> TASK INSTRUCTIONS
Return only the lines from the one containing "KEYS3 pin K2: none -> D12" to the end of the material, with each one exactly as it appears.

> DATA FOR PROCESSING
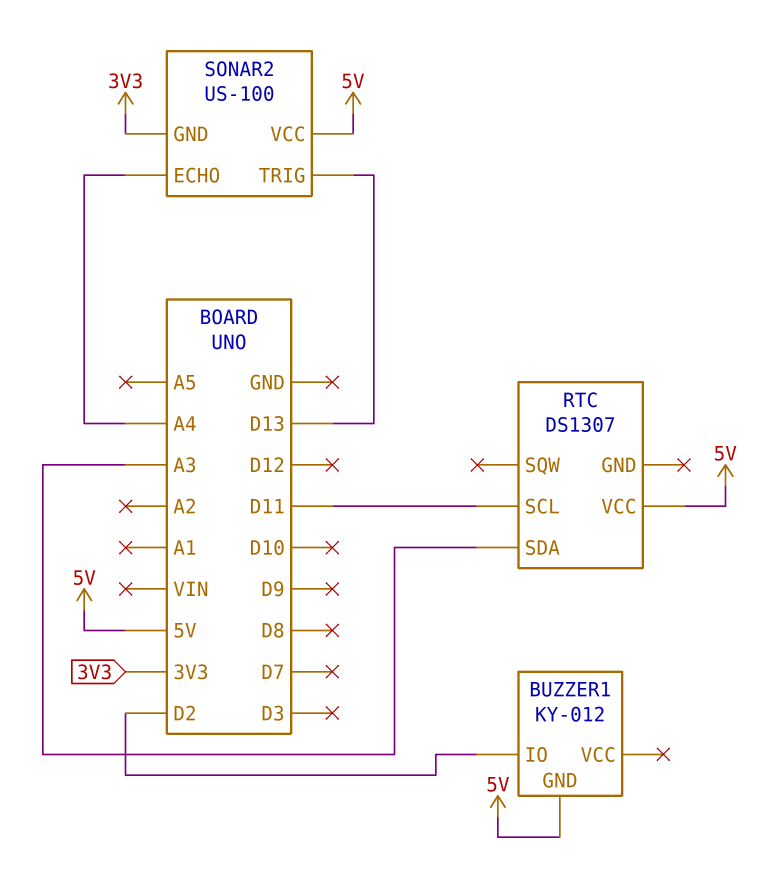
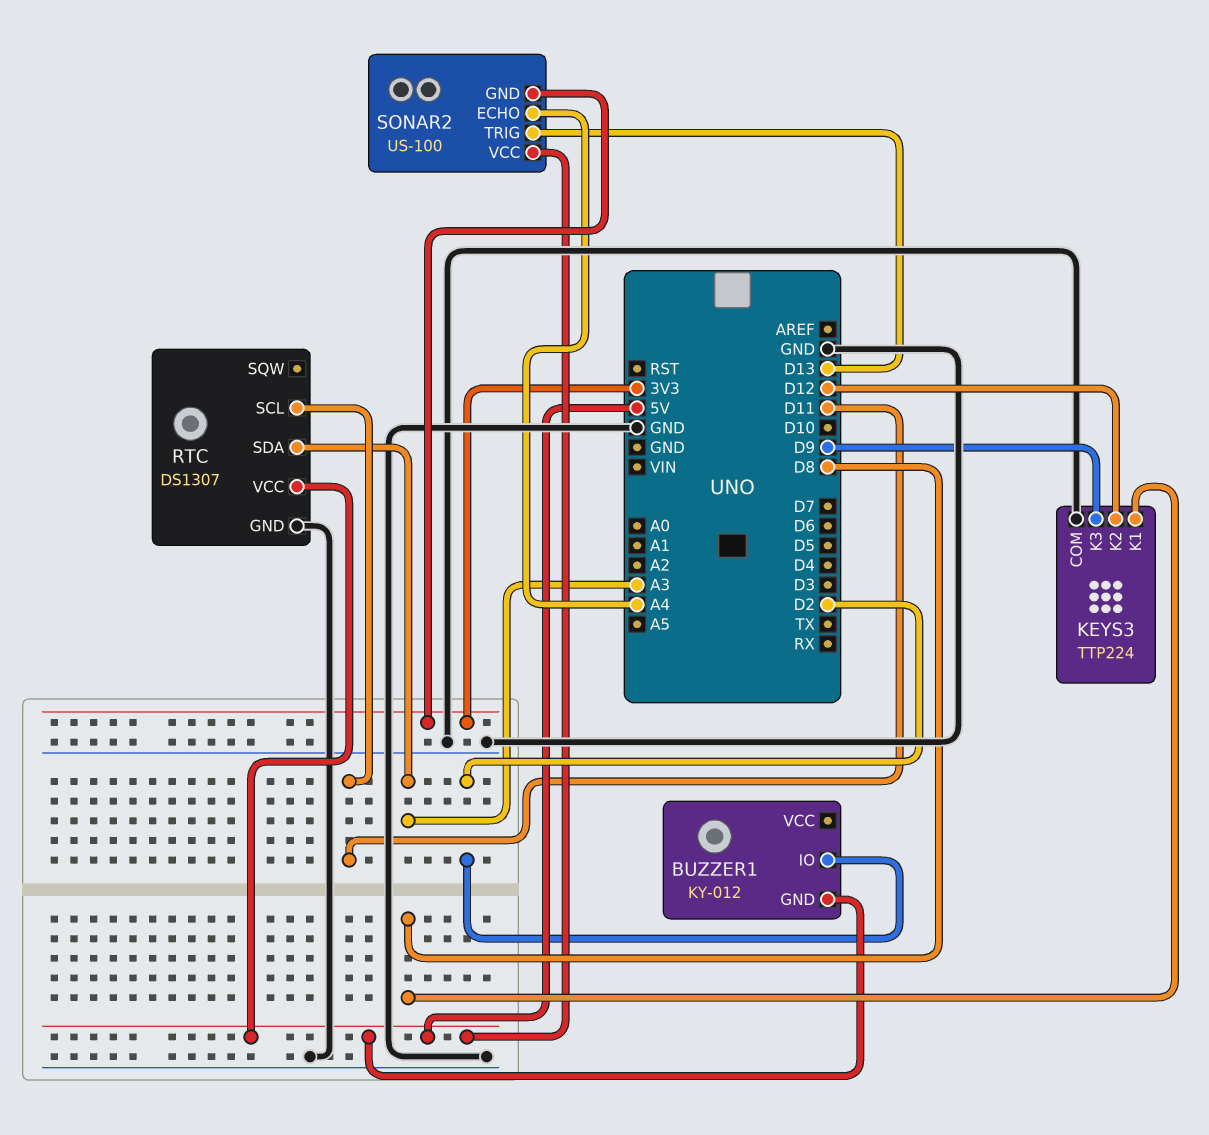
KEYS3: none -> TTP224
KEYS3 pin COM: none -> GND
KEYS3 pin K1: none -> D8
KEYS3 pin K2: none -> D12
KEYS3 pin K3: none -> D9
RTC pin GND: none -> GND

> ANSWER FOR THE TASK
KEYS3 pin K2: none -> D12
KEYS3 pin K3: none -> D9
RTC pin GND: none -> GND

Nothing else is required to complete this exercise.